§ **Problem requirements**:
Reproduce each record exactly. The pictures should be skipped.

---- Data for analysis

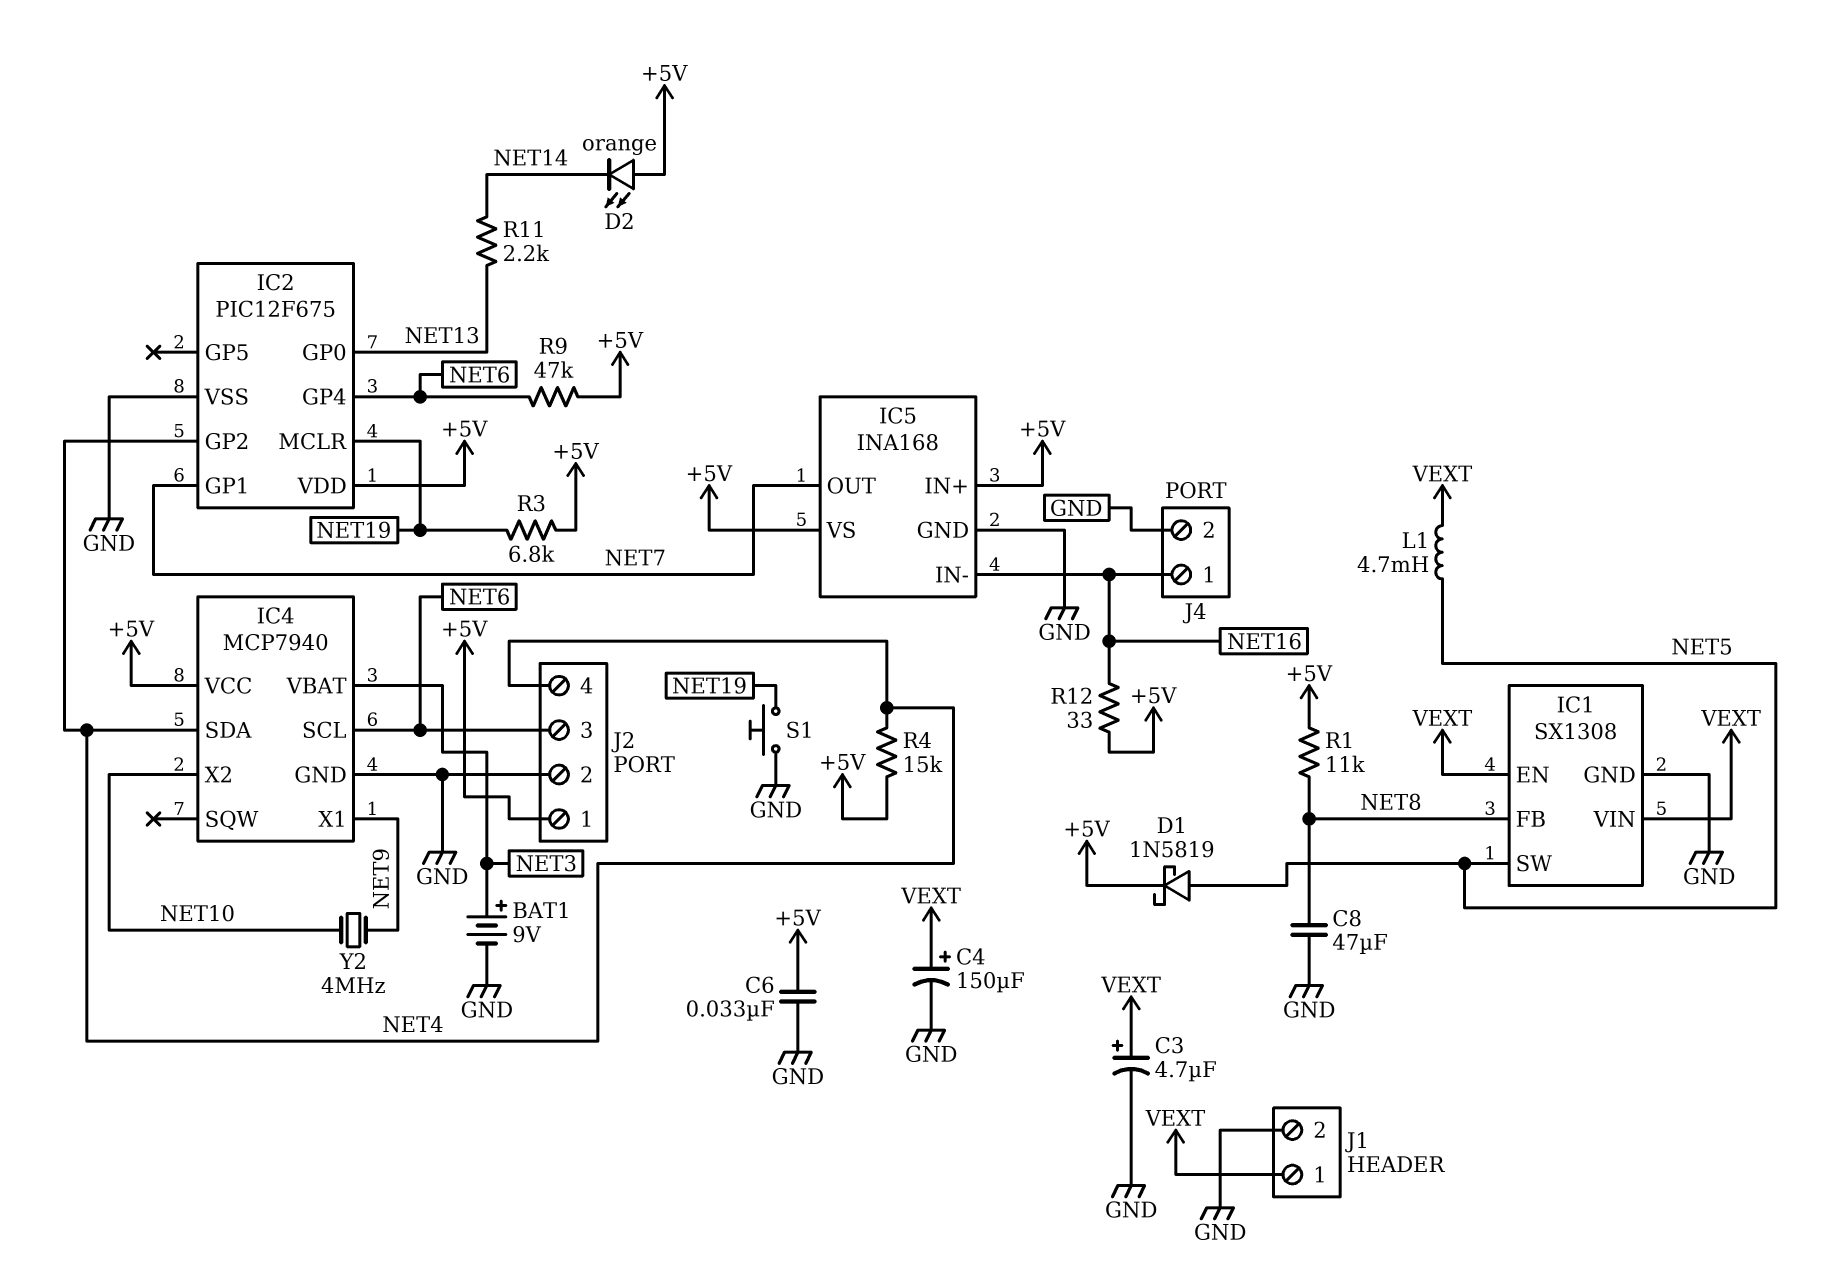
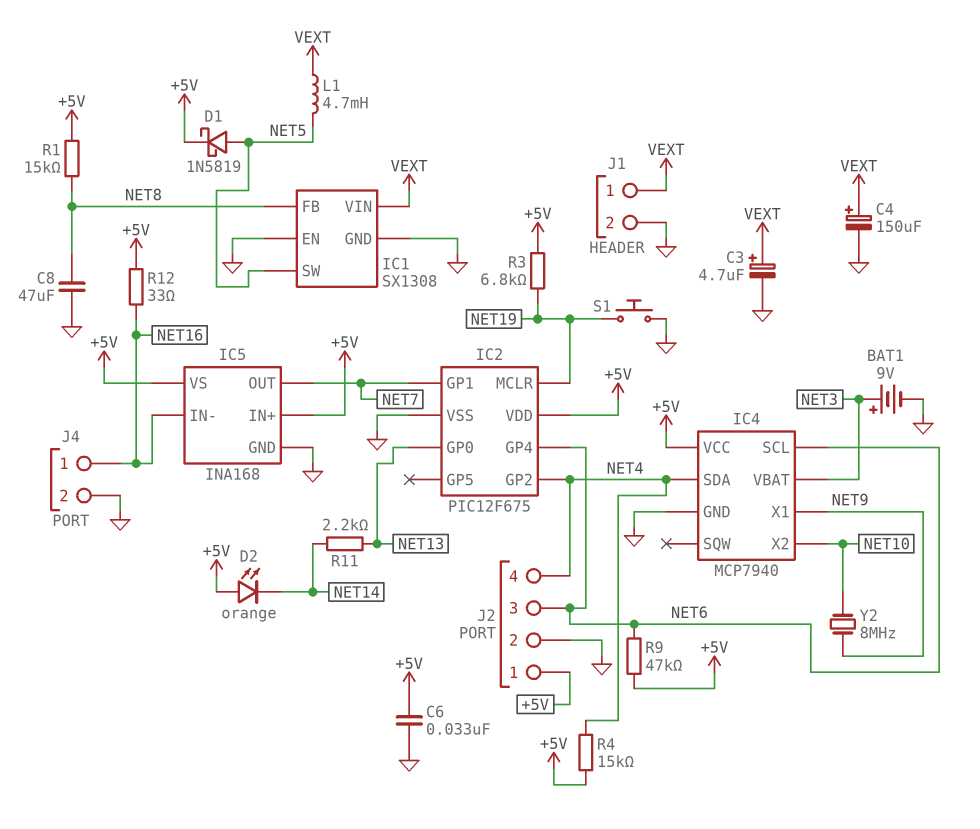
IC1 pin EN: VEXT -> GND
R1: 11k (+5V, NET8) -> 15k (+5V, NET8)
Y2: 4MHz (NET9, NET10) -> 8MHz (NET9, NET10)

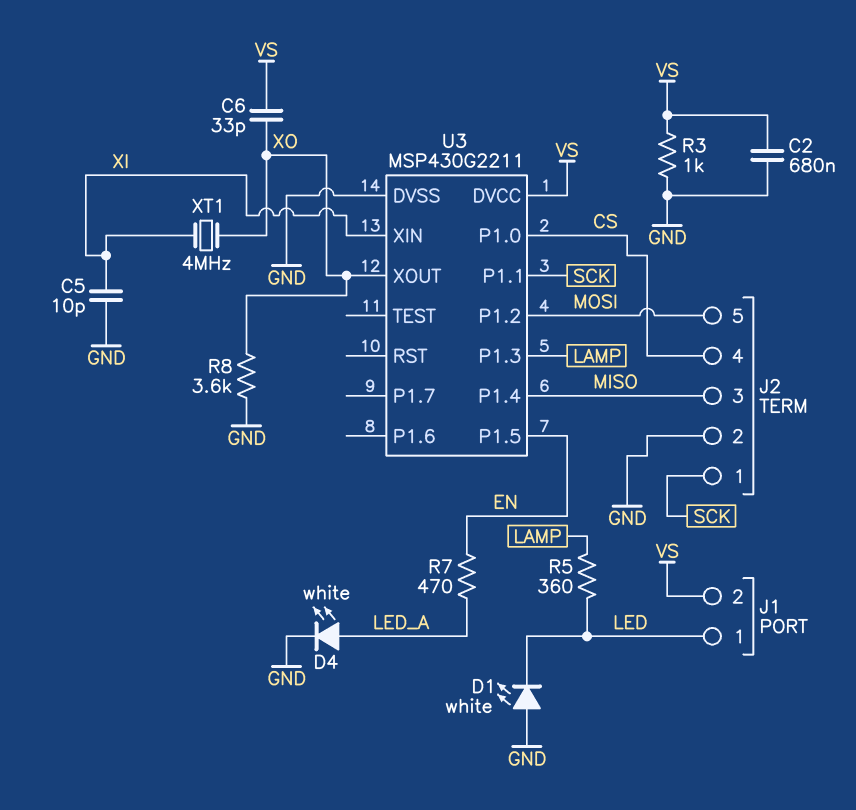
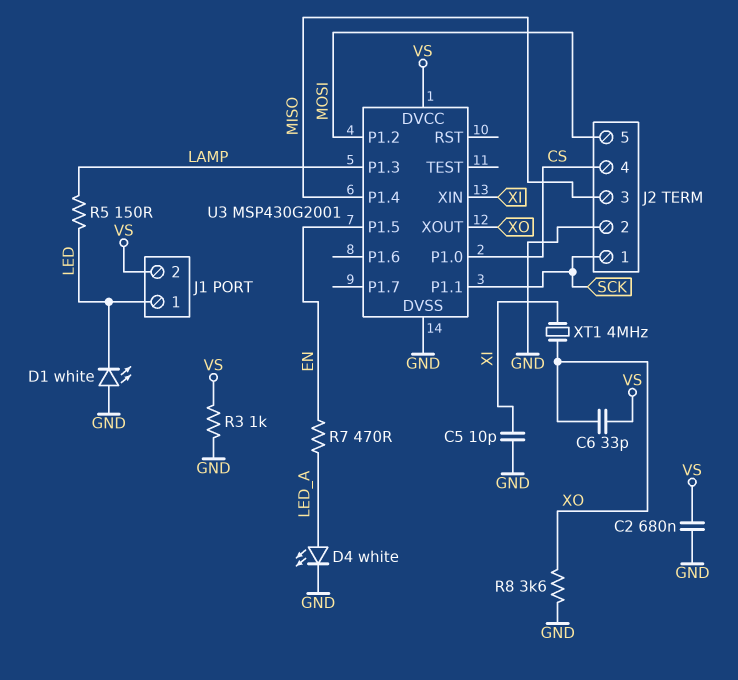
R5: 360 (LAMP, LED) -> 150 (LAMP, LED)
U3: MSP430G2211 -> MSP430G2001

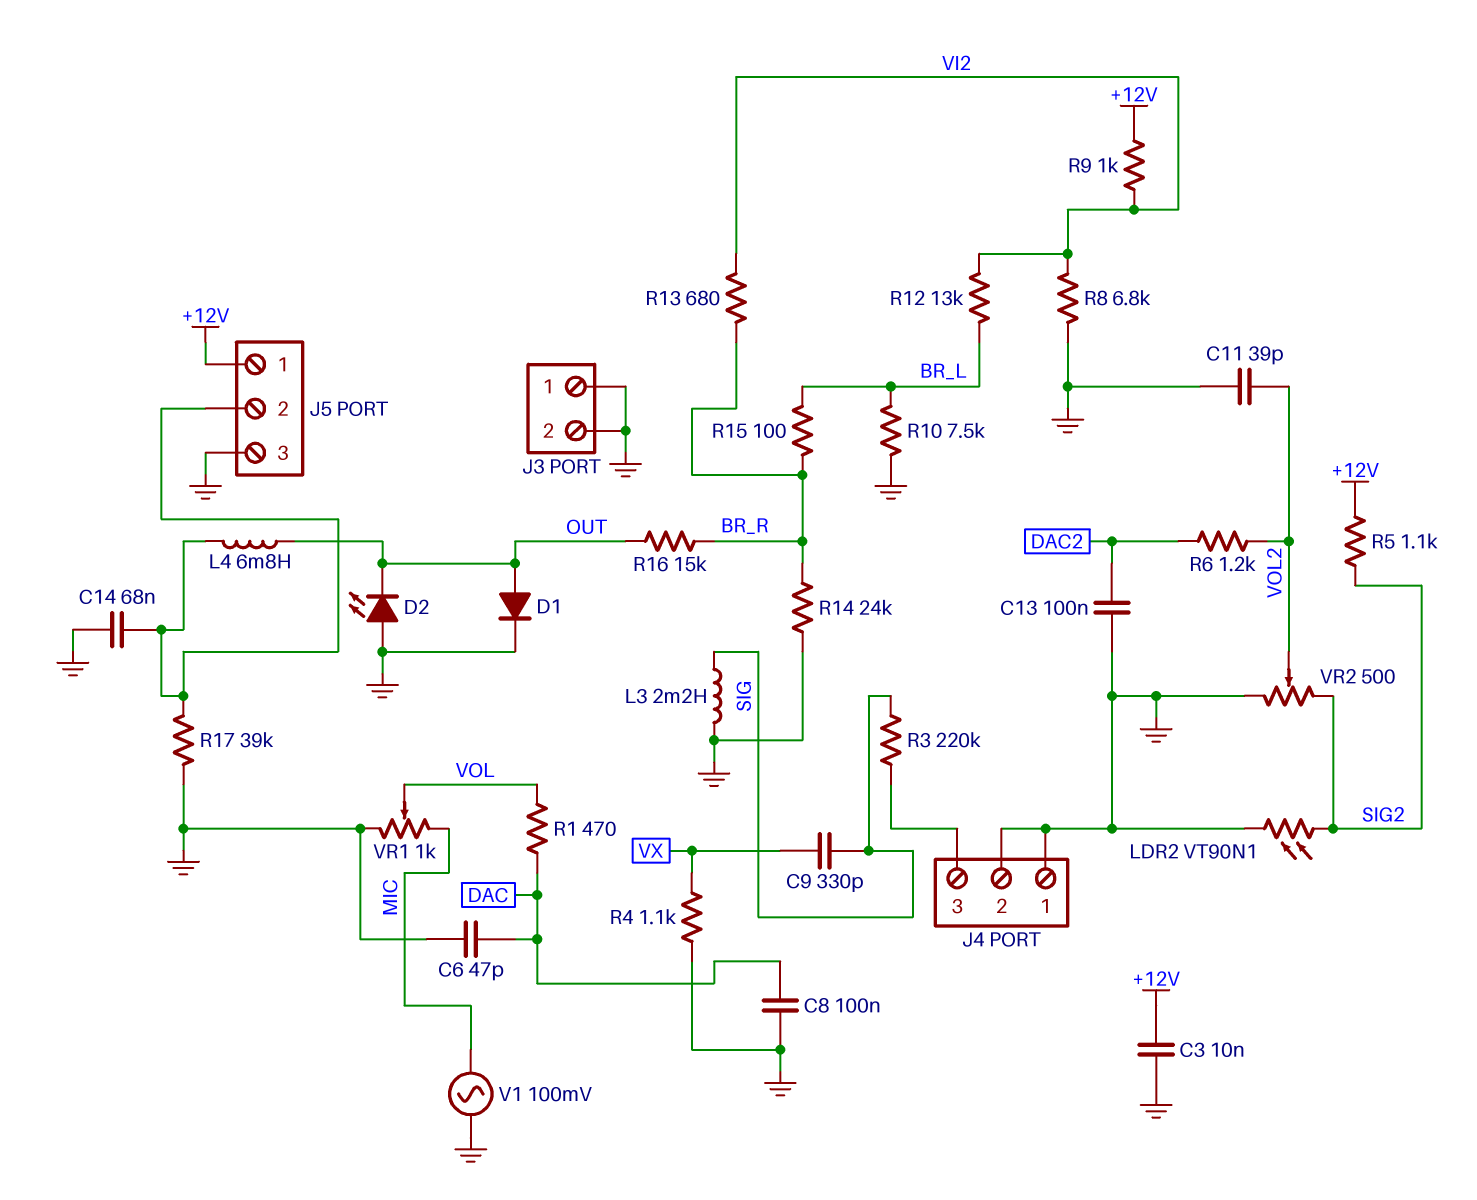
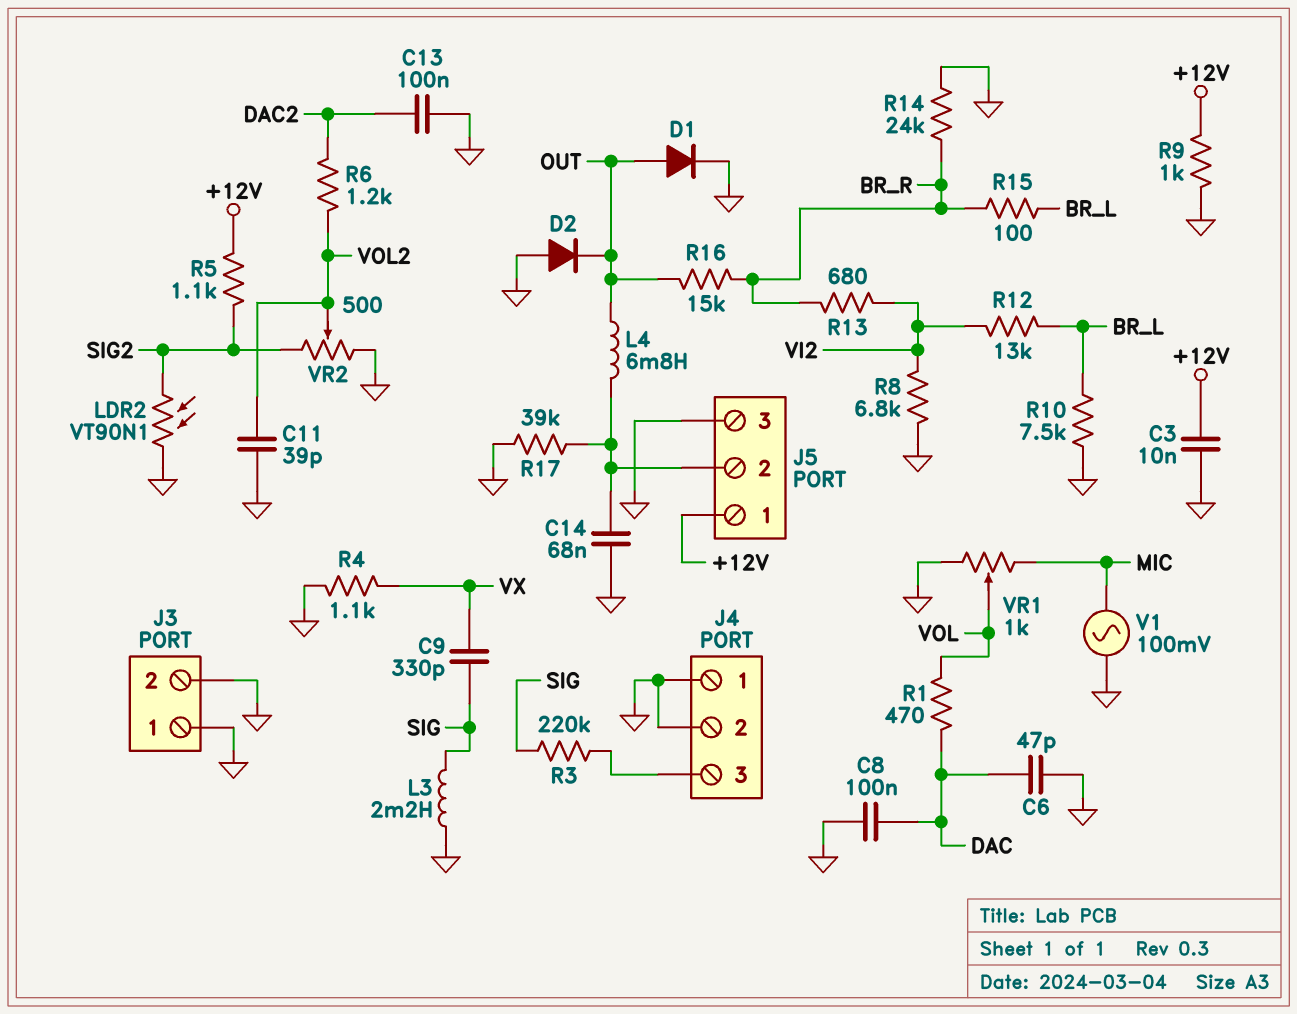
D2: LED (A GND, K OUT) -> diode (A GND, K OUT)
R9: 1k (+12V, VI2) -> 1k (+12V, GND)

--------

§ **Completed exercise**:
IC1 pin EN: VEXT -> GND
R1: 11k (+5V, NET8) -> 15k (+5V, NET8)
Y2: 4MHz (NET9, NET10) -> 8MHz (NET9, NET10)

R5: 360 (LAMP, LED) -> 150 (LAMP, LED)
U3: MSP430G2211 -> MSP430G2001

D2: LED (A GND, K OUT) -> diode (A GND, K OUT)
R9: 1k (+12V, VI2) -> 1k (+12V, GND)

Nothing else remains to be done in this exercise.